THE TASK: Copy every line below that has the word "plate" in it.

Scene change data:
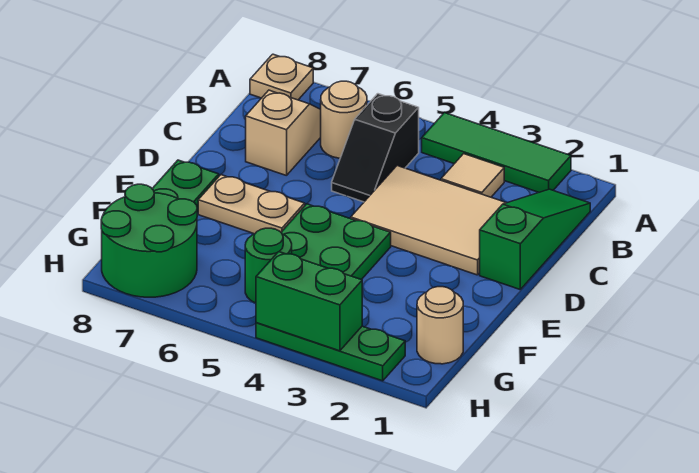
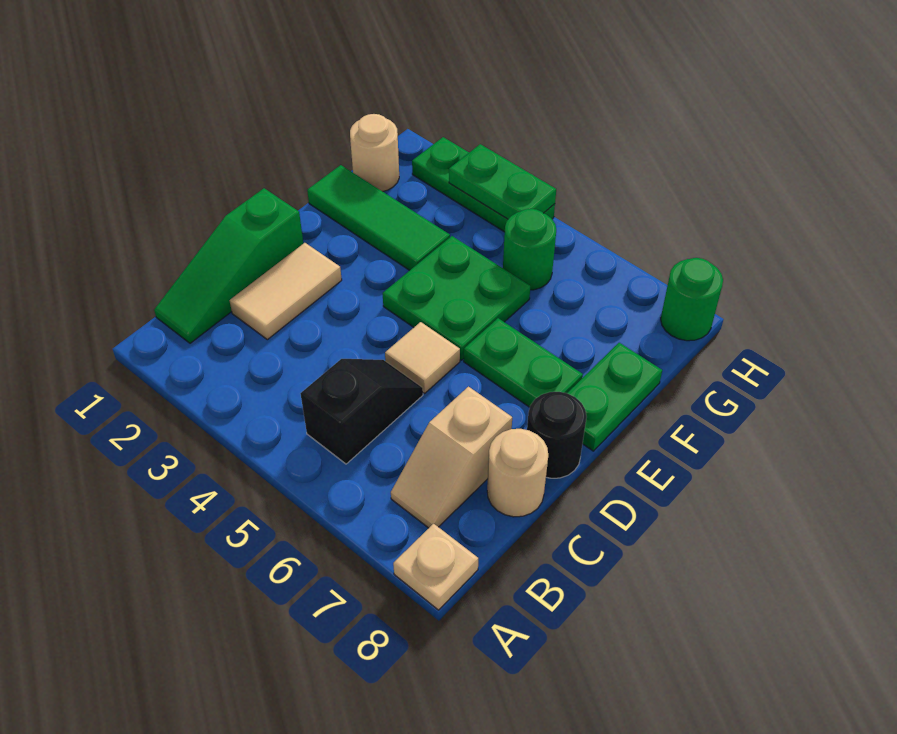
green 1x3 tile [422,113,571,192] -> green 1x3 tile moved to [307,165,450,270]
tan 1x1 tile [441,154,504,197] -> tan 1x1 tile moved to [385,322,460,393]
tan 1x1 round brick [321,81,367,158] -> tan 1x1 round brick moved to [487,429,548,517]
tan 2x3 tile [351,166,506,275] -> tan 1x2 tile [230,243,342,340]
none -> black 1x1 round brick [527,392,587,478]
tan 1x2 plate [198,175,305,234] -> green 1x2 plate [464,318,583,407]
green 2x2 round brick [101,184,197,297] -> green 1x1 round brick [661,258,723,341]
green 1x2 brick [256,252,362,351] -> green 1x2 plate [449,144,556,219]

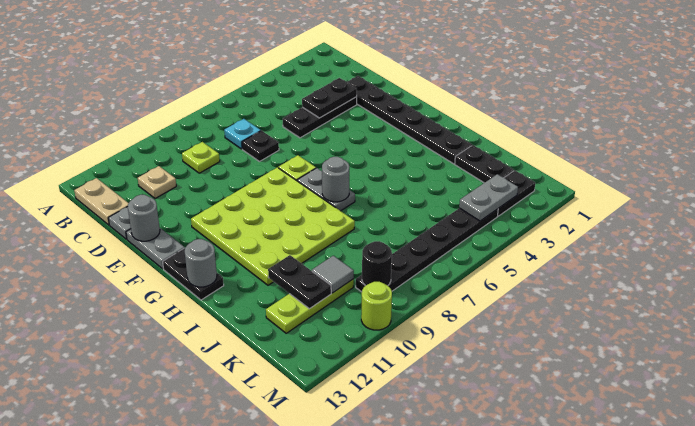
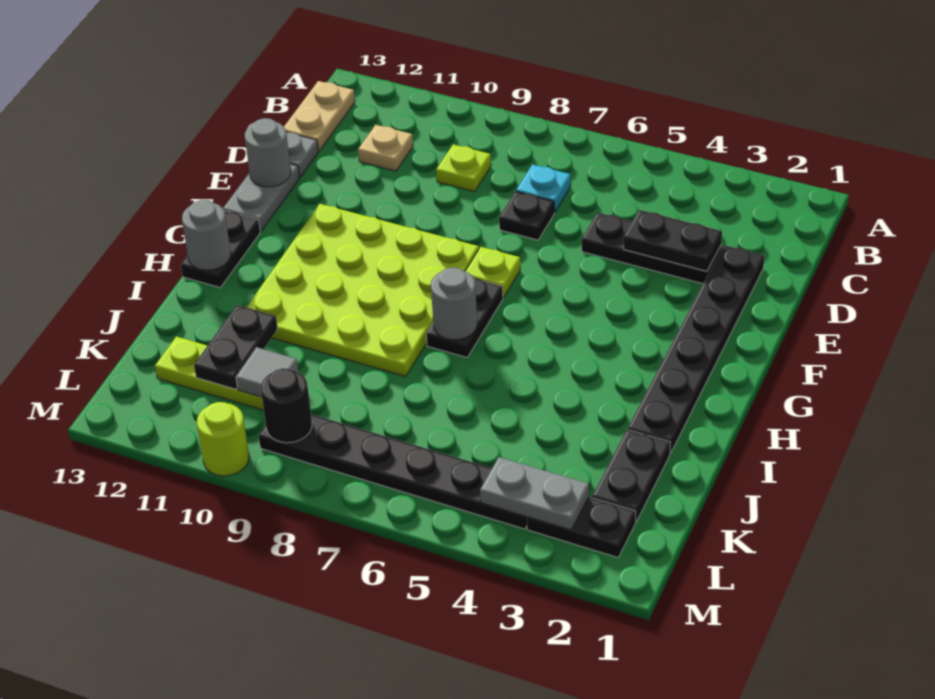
grey 1x2 plate [297,168,355,211] -> black 1x2 plate [426,279,503,357]

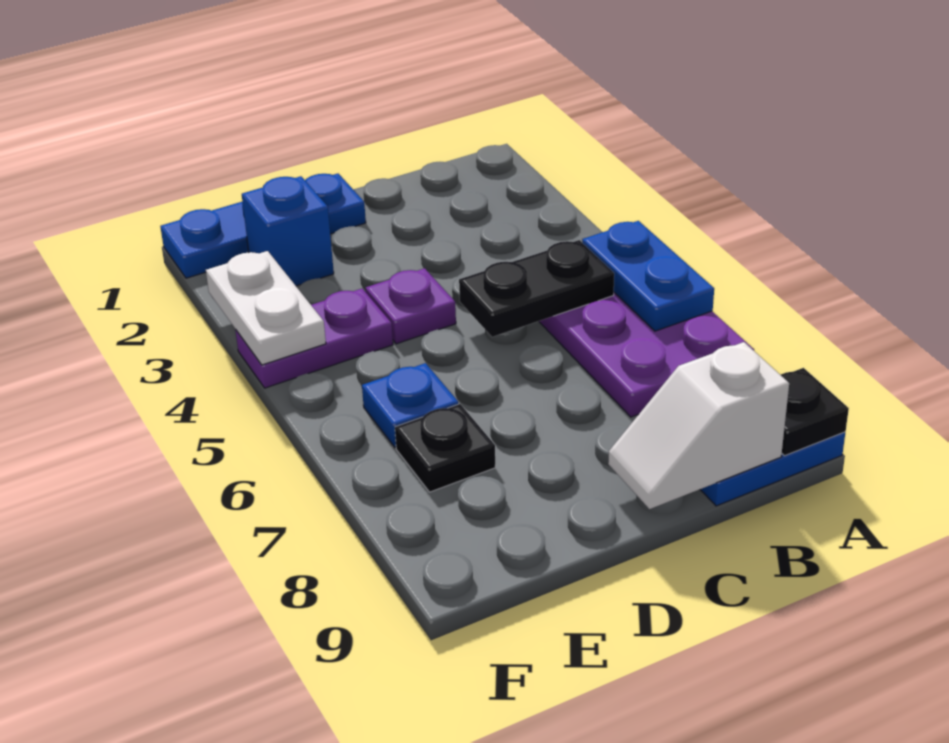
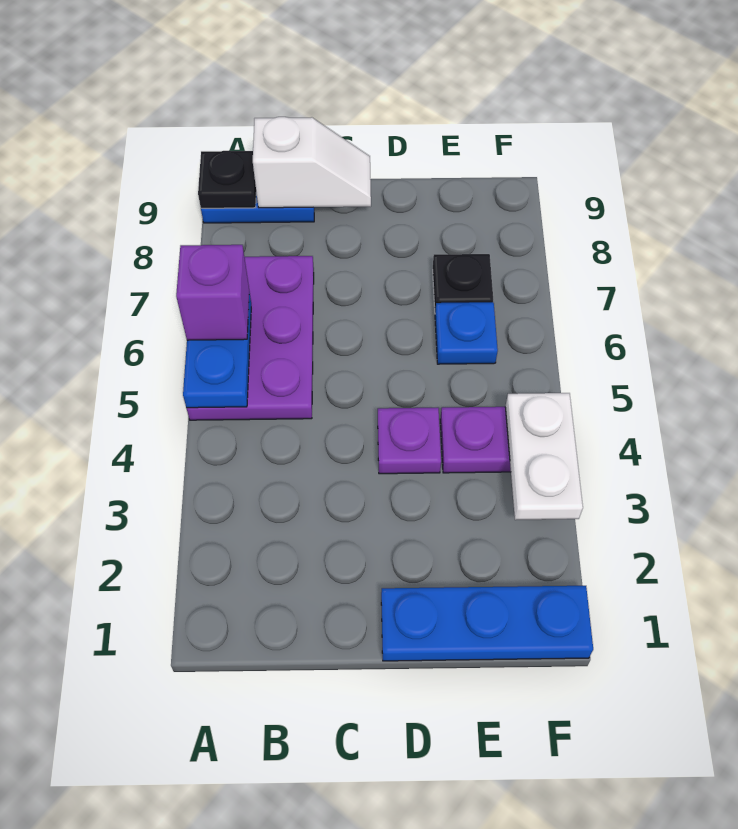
none -> purple 1x1 brick [176,245,249,340]
black 1x2 plate [459,240,614,337] -> none
blue 1x1 brick [242,176,334,286] -> none

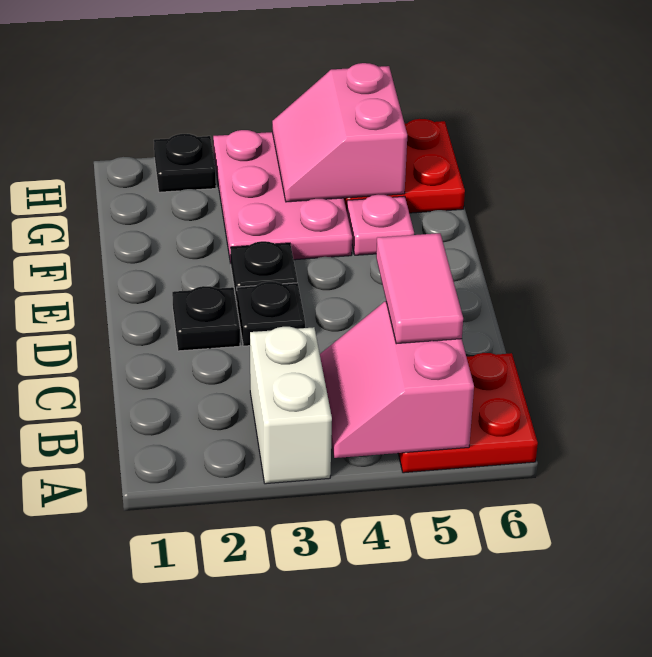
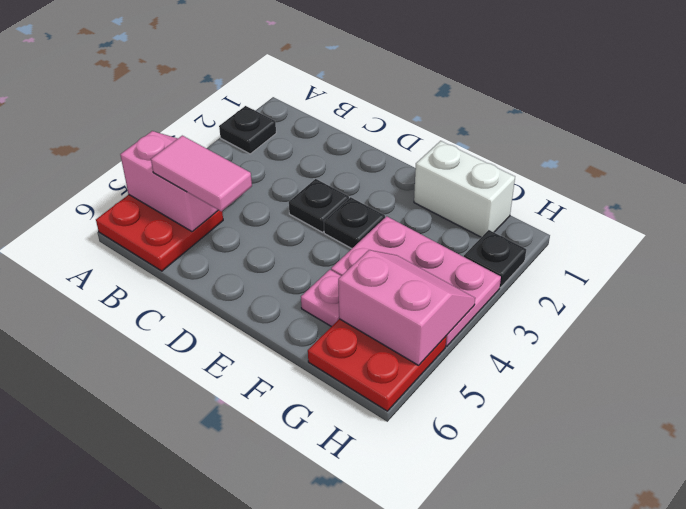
white 1x2 brick [250,327,332,484] -> white 1x2 brick moved to [414,141,515,237]
black 1x1 plate [172,286,240,351] -> black 1x1 plate moved to [219,106,276,154]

EXPECTED ANSWER:
tan 1x2 plate [198,175,305,234] -> green 1x2 plate [464,318,583,407]
green 1x2 brick [256,252,362,351] -> green 1x2 plate [449,144,556,219]
grey 1x2 plate [297,168,355,211] -> black 1x2 plate [426,279,503,357]
black 1x2 plate [459,240,614,337] -> none
black 1x1 plate [172,286,240,351] -> black 1x1 plate moved to [219,106,276,154]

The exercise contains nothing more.